→ Source data:
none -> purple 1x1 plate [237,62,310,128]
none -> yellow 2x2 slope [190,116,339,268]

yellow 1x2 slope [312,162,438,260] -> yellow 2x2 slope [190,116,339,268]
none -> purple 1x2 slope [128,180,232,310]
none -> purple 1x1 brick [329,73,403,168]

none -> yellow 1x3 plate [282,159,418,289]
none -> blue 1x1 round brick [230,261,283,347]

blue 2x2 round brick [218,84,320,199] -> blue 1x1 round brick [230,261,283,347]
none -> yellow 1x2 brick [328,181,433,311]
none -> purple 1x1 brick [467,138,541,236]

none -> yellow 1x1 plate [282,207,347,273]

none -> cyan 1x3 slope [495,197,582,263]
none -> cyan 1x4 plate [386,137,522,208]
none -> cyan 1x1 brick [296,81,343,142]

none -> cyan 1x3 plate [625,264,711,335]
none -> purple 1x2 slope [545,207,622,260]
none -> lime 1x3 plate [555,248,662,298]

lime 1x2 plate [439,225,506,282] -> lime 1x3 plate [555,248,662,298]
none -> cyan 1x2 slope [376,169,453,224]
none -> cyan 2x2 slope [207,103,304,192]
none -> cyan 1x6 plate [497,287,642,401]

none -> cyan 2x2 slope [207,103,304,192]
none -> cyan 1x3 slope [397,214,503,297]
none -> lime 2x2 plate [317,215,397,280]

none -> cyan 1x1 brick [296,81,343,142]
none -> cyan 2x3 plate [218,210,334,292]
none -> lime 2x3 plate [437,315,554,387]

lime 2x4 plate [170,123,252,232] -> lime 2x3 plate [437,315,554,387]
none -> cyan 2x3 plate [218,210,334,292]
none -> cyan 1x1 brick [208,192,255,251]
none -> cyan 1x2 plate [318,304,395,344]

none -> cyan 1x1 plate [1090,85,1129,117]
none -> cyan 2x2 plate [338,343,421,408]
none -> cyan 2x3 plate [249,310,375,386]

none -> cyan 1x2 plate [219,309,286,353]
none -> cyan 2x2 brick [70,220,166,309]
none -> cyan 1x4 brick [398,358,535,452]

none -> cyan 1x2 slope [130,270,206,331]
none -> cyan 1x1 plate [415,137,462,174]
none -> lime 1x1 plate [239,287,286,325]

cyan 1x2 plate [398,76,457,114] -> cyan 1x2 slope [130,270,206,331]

→ Assigned task: Please restate, word for word, the lines of the entries that run from the first line through the one holding "none -> purple 1x2 slope [545,207,622,260]", and add nothing.

→ Result of the task:
none -> purple 1x1 plate [237,62,310,128]
none -> yellow 2x2 slope [190,116,339,268]

yellow 1x2 slope [312,162,438,260] -> yellow 2x2 slope [190,116,339,268]
none -> purple 1x2 slope [128,180,232,310]
none -> purple 1x1 brick [329,73,403,168]

none -> yellow 1x3 plate [282,159,418,289]
none -> blue 1x1 round brick [230,261,283,347]

blue 2x2 round brick [218,84,320,199] -> blue 1x1 round brick [230,261,283,347]
none -> yellow 1x2 brick [328,181,433,311]
none -> purple 1x1 brick [467,138,541,236]

none -> yellow 1x1 plate [282,207,347,273]

none -> cyan 1x3 slope [495,197,582,263]
none -> cyan 1x4 plate [386,137,522,208]
none -> cyan 1x1 brick [296,81,343,142]

none -> cyan 1x3 plate [625,264,711,335]
none -> purple 1x2 slope [545,207,622,260]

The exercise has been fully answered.